▸ **Your goal**
Output each line of the material below as one string in a JSON list, skipping any blank lines.

Records from a data collection
(begin)

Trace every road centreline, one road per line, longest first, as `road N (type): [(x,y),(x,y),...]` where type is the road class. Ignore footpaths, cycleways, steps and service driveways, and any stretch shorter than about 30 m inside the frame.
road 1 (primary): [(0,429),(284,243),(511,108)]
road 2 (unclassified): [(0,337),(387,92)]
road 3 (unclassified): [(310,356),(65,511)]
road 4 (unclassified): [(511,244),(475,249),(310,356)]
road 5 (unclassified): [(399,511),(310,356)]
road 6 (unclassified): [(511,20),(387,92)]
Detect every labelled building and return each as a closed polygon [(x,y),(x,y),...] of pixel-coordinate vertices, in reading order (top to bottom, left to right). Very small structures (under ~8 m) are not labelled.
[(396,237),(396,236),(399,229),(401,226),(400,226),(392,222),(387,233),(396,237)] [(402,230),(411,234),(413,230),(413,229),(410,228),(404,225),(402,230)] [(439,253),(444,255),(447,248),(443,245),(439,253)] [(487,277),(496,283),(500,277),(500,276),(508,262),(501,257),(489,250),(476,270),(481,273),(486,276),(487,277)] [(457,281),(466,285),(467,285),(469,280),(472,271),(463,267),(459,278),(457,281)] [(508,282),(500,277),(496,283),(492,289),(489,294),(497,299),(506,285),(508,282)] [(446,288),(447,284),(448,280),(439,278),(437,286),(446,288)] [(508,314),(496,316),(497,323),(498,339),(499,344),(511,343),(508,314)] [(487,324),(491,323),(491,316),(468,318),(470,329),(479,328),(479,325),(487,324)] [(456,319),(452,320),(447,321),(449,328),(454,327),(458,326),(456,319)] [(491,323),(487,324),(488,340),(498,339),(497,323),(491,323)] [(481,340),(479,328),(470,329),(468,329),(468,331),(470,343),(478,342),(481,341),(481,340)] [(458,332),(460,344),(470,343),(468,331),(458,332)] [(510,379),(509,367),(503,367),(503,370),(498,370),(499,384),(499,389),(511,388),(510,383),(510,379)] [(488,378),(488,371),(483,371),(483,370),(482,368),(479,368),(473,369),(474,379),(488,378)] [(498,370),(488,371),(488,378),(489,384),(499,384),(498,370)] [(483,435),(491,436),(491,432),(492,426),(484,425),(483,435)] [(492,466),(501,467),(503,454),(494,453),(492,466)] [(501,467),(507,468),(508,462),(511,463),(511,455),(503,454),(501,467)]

(end)

▸ **Reply**
[
  "Trace every road centreline, one road per line, longest first, as `road N (type): [(x,y),(x,y),...]` where type is the road class. Ignore footpaths, cycleways, steps and service driveways, and any stretch shorter than about 30 m inside the frame.",
  "road 1 (primary): [(0,429),(284,243),(511,108)]",
  "road 2 (unclassified): [(0,337),(387,92)]",
  "road 3 (unclassified): [(310,356),(65,511)]",
  "road 4 (unclassified): [(511,244),(475,249),(310,356)]",
  "road 5 (unclassified): [(399,511),(310,356)]",
  "road 6 (unclassified): [(511,20),(387,92)]",
  "Detect every labelled building and return each as a closed polygon [(x,y),(x,y),...] of pixel-coordinate vertices, in reading order (top to bottom, left to right). Very small structures (under ~8 m) are not labelled.",
  "[(396,237),(396,236),(399,229),(401,226),(400,226),(392,222),(387,233),(396,237)] [(402,230),(411,234),(413,230),(413,229),(410,228),(404,225),(402,230)] [(439,253),(444,255),(447,248),(443,245),(439,253)] [(487,277),(496,283),(500,277),(500,276),(508,262),(501,257),(489,250),(476,270),(481,273),(486,276),(487,277)] [(457,281),(466,285),(467,285),(469,280),(472,271),(463,267),(459,278),(457,281)] [(508,282),(500,277),(496,283),(492,289),(489,294),(497,299),(506,285),(508,282)] [(446,288),(447,284),(448,280),(439,278),(437,286),(446,288)] [(508,314),(496,316),(497,323),(498,339),(499,344),(511,343),(508,314)] [(487,324),(491,323),(491,316),(468,318),(470,329),(479,328),(479,325),(487,324)] [(456,319),(452,320),(447,321),(449,328),(454,327),(458,326),(456,319)] [(491,323),(487,324),(488,340),(498,339),(497,323),(491,323)] [(481,340),(479,328),(470,329),(468,329),(468,331),(470,343),(478,342),(481,341),(481,340)] [(458,332),(460,344),(470,343),(468,331),(458,332)] [(510,379),(509,367),(503,367),(503,370),(498,370),(499,384),(499,389),(511,388),(510,383),(510,379)] [(488,378),(488,371),(483,371),(483,370),(482,368),(479,368),(473,369),(474,379),(488,378)] [(498,370),(488,371),(488,378),(489,384),(499,384),(498,370)] [(483,435),(491,436),(491,432),(492,426),(484,425),(483,435)] [(492,466),(501,467),(503,454),(494,453),(492,466)] [(501,467),(507,468),(508,462),(511,463),(511,455),(503,454),(501,467)]"
]